DATA SECTION
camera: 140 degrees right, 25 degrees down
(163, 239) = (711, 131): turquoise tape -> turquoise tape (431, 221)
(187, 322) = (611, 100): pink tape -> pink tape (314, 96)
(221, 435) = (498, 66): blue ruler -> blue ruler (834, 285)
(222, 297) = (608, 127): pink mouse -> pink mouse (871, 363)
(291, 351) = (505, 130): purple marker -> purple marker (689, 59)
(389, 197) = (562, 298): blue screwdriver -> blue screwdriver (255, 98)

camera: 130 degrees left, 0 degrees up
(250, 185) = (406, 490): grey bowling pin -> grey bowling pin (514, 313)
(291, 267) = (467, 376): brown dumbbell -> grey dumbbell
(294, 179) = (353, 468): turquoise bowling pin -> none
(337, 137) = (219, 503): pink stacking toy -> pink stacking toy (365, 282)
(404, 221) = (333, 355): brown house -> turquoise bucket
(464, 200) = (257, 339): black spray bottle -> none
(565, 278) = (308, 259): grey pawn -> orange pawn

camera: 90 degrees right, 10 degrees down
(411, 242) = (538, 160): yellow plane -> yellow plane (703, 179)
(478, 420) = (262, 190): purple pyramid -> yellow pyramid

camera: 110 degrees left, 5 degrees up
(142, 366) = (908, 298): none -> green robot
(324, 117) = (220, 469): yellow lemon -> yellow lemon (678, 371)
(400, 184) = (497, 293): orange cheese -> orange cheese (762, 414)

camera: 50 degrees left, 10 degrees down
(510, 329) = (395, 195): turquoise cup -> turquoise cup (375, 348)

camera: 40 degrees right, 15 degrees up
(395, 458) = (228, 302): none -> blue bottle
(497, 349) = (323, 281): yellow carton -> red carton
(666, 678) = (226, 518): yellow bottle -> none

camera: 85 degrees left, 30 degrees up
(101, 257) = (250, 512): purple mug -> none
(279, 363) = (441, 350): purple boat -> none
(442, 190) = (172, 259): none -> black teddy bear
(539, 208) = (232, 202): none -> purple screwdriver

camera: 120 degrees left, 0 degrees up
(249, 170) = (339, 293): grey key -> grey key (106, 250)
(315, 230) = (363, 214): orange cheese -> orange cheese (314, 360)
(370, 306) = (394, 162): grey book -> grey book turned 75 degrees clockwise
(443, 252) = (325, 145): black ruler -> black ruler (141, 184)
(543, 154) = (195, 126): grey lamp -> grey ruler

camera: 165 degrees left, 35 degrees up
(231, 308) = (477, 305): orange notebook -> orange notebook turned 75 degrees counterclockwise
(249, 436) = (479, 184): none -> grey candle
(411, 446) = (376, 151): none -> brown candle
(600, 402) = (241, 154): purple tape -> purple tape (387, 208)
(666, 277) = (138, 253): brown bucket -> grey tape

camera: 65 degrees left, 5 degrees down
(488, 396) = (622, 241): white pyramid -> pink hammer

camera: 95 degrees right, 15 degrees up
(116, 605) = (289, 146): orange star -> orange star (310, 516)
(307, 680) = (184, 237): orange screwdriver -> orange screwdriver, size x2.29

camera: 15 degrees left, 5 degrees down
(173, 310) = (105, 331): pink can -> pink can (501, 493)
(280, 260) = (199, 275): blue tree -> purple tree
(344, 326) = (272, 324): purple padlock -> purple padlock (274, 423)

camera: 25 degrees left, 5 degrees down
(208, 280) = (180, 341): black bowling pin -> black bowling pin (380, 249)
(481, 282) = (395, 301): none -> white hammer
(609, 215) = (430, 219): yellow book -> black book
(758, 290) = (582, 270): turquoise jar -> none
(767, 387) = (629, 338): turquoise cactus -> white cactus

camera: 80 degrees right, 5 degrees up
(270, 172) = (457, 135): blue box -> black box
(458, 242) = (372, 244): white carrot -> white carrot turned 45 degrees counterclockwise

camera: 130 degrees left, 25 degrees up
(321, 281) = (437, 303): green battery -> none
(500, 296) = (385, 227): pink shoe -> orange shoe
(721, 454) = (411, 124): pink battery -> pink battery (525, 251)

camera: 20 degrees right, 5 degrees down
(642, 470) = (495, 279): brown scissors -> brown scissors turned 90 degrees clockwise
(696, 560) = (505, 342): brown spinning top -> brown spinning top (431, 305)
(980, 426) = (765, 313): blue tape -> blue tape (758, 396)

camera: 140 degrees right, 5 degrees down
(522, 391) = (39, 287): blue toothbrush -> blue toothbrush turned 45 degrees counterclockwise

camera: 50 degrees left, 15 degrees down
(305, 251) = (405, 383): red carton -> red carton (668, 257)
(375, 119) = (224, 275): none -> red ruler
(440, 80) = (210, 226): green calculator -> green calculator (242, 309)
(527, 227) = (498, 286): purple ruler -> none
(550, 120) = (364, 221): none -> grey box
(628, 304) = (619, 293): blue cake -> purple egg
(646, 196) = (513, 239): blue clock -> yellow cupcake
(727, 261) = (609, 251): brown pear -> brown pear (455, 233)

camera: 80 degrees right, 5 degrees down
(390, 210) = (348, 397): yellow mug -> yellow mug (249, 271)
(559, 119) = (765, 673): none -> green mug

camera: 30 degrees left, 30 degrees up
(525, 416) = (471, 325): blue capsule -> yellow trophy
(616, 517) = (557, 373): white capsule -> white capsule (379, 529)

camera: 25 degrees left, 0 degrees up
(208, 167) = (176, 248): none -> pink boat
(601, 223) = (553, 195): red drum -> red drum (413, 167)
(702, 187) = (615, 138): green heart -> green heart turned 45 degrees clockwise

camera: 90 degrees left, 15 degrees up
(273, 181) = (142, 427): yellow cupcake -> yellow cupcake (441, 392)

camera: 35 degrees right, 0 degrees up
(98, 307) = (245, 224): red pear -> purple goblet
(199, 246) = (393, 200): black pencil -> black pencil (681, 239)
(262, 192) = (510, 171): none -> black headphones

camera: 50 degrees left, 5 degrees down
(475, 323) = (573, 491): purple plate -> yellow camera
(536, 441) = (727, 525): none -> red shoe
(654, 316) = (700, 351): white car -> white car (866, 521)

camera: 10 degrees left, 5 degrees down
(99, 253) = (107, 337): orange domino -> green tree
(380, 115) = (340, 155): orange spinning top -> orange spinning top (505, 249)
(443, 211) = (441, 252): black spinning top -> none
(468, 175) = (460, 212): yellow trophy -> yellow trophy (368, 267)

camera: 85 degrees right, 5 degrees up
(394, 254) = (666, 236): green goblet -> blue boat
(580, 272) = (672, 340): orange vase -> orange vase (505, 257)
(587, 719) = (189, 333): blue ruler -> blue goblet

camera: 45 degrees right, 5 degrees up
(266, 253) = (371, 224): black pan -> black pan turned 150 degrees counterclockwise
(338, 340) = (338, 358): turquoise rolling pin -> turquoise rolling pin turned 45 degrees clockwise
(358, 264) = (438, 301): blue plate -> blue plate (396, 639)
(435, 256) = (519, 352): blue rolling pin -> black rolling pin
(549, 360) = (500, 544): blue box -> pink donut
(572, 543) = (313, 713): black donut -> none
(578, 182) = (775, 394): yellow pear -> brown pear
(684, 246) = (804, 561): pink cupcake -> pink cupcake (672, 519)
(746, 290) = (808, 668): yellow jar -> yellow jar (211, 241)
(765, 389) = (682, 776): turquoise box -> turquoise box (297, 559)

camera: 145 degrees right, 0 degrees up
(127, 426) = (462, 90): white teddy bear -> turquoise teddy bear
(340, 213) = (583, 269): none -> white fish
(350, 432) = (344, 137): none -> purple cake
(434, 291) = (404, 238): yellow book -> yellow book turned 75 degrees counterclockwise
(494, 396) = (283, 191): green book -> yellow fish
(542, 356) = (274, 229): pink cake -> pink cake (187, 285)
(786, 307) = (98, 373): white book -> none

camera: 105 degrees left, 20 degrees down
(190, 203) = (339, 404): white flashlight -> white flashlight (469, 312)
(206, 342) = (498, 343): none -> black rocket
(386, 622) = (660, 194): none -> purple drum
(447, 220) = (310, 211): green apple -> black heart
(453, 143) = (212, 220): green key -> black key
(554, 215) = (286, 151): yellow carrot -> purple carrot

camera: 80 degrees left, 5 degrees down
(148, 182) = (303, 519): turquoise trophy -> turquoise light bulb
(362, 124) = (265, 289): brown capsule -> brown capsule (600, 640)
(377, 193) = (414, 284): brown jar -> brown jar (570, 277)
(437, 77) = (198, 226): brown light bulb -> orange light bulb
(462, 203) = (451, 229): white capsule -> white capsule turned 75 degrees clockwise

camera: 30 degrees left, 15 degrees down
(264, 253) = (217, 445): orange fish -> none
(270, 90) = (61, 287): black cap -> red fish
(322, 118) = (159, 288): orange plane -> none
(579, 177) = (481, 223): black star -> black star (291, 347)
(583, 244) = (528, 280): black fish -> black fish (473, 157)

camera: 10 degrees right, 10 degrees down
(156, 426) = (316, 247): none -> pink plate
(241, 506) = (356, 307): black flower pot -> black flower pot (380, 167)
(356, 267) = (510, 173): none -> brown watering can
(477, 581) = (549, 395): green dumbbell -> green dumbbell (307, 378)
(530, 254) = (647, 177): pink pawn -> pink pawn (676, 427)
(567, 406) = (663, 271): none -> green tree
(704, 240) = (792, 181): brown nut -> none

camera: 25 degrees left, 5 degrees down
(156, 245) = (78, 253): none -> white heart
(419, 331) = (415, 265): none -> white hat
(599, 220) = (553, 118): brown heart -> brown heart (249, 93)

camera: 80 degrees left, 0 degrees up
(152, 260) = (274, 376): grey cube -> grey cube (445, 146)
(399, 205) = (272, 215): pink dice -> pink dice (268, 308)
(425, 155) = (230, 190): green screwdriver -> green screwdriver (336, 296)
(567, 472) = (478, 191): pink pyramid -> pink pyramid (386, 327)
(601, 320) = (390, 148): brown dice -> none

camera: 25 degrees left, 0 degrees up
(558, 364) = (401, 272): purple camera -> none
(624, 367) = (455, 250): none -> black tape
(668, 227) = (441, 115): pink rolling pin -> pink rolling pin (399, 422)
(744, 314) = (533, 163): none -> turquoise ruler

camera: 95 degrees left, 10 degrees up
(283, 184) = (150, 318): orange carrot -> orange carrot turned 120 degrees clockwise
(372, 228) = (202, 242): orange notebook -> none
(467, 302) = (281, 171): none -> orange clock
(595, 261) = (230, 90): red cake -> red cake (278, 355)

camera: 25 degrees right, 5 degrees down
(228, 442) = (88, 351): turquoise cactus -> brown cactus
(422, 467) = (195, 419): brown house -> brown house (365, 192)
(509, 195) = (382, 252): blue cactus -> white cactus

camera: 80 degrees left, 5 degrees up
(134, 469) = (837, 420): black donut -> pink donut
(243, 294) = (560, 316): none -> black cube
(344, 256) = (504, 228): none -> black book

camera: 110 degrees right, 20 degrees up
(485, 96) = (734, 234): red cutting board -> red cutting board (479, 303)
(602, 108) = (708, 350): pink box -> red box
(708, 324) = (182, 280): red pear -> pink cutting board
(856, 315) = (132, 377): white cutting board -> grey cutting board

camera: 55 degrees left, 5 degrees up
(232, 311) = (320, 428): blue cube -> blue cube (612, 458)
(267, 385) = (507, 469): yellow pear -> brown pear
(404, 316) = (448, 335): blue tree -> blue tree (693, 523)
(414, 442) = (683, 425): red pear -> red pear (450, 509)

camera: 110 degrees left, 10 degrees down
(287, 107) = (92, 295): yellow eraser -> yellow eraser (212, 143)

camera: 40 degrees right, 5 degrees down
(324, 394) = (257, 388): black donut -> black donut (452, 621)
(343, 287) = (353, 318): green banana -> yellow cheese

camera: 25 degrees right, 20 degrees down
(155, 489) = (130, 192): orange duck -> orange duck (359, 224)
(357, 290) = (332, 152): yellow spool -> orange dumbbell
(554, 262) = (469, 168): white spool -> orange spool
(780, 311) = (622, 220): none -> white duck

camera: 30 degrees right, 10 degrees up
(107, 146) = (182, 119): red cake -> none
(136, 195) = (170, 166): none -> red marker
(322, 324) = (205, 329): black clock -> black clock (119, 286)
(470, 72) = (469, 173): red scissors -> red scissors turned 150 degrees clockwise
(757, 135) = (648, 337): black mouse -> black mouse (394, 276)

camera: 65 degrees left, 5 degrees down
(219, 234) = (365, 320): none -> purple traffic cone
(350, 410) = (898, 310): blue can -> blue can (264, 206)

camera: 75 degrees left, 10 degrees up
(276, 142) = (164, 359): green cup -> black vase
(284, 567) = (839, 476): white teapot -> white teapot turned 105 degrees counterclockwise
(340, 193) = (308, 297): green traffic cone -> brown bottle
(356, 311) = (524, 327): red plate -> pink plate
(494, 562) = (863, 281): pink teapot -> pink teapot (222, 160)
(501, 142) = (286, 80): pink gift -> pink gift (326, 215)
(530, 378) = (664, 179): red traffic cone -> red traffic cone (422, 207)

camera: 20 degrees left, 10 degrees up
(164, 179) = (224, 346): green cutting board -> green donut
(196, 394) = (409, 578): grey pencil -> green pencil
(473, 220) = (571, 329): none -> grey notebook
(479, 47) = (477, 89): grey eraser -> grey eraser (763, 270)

PROBLEM REQUIREMENTS
Check every line above for the string "pear" and state how many have it, with no other words.

ANSWER BOX
6